In the part of the listing that opens with the line containing "black square at" and closes with the line containing "cyan rectangle at (112, 416): moved", swap "clockwise" for "counterclockwise" and write out only those lines, with nothing else changed.

» **Material to process**
^^^^^^^^^^^^^^^^

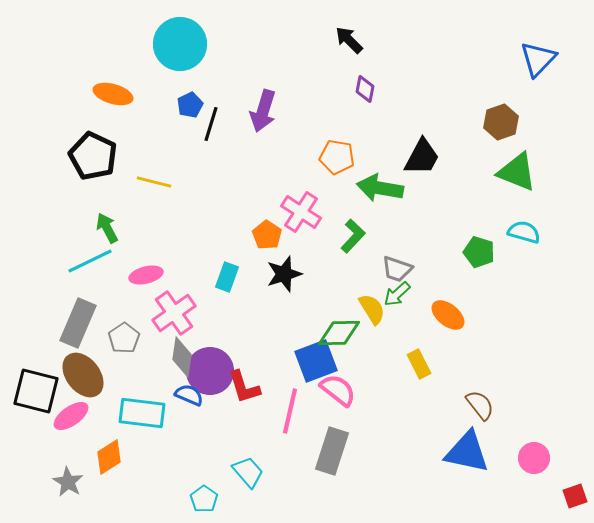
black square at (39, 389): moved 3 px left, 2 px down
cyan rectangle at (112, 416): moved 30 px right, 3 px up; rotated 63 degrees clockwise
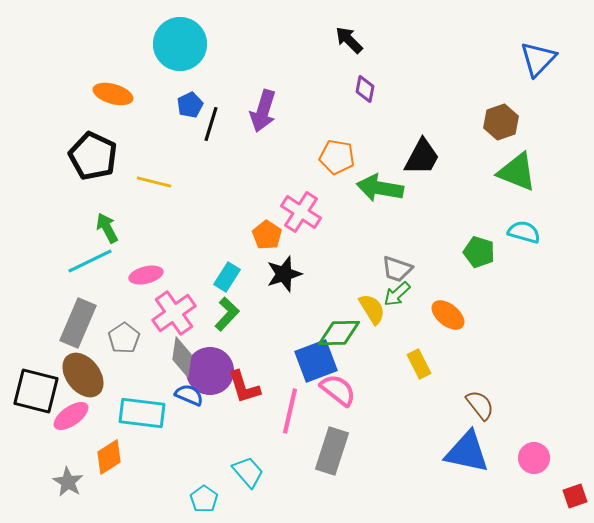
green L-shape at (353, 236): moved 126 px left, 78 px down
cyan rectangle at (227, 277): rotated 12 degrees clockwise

^^^^^^^^^^^^^^^^

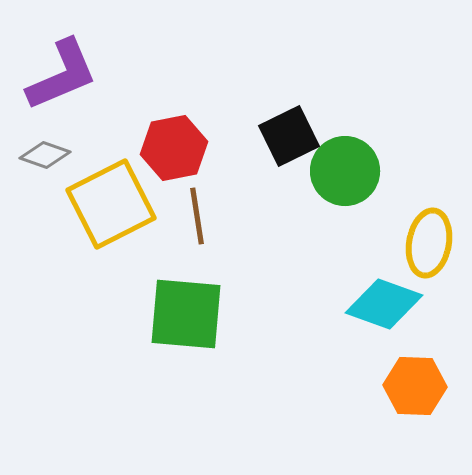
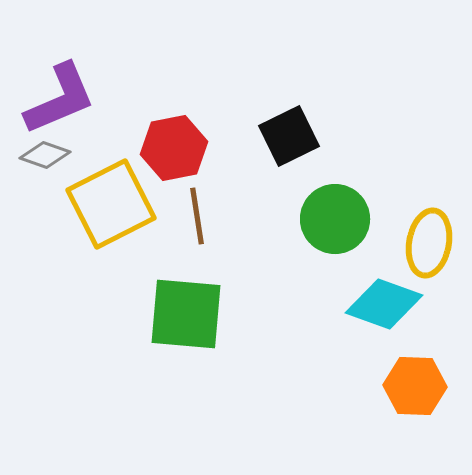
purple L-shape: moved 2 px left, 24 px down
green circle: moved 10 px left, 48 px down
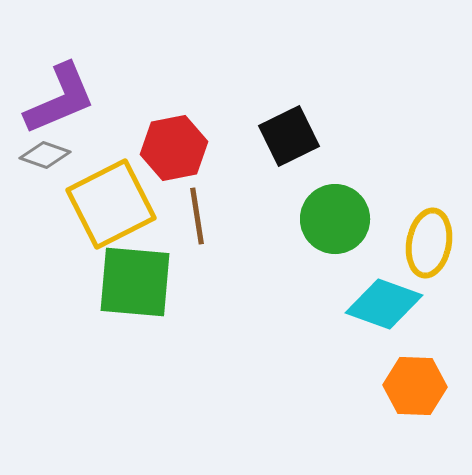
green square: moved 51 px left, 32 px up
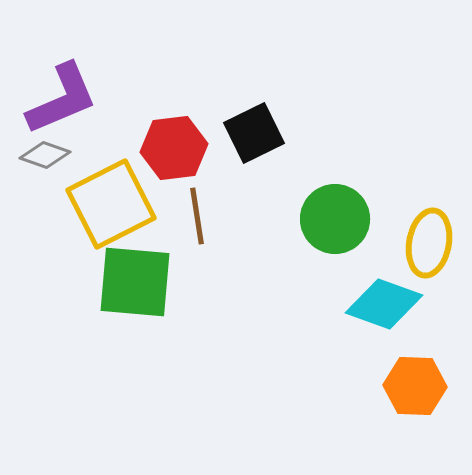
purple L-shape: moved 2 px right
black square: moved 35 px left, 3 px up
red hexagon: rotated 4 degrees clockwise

^^^^^^^^^^^^^^^^

» **Solved problem**
black square at (39, 389): moved 3 px left, 2 px down
cyan rectangle at (112, 416): moved 30 px right, 3 px up; rotated 63 degrees counterclockwise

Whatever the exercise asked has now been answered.